Exercise instructions: Retype the listing exactly, with no images.

== Provided data ==

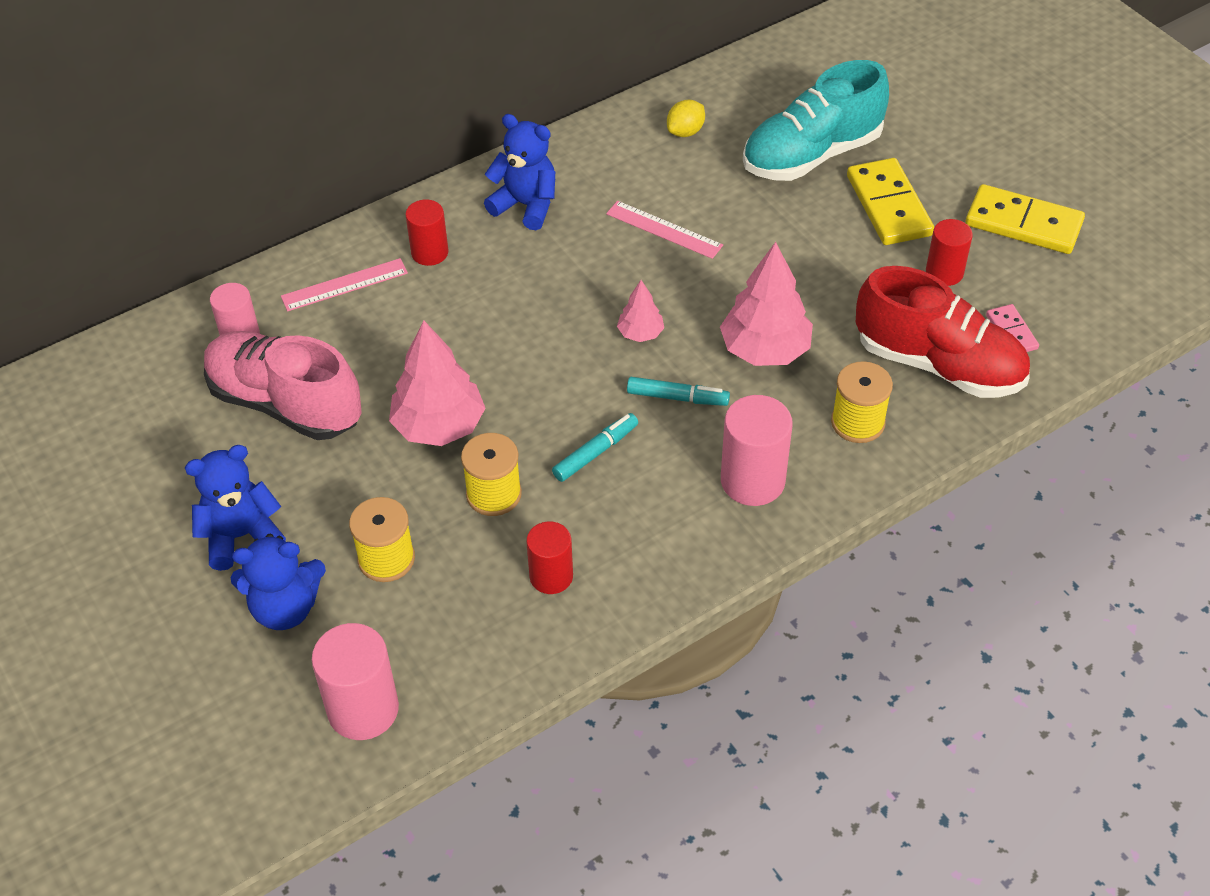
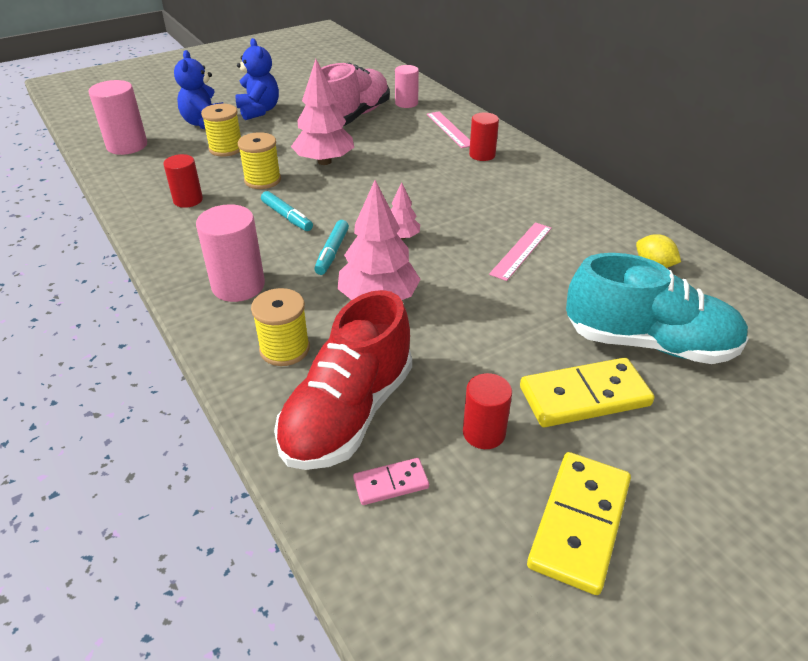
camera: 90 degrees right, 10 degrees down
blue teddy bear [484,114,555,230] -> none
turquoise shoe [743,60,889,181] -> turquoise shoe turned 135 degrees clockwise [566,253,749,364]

===

Written response:
camera: 90 degrees right, 10 degrees down
blue teddy bear [484,114,555,230] -> none
turquoise shoe [743,60,889,181] -> turquoise shoe turned 135 degrees clockwise [566,253,749,364]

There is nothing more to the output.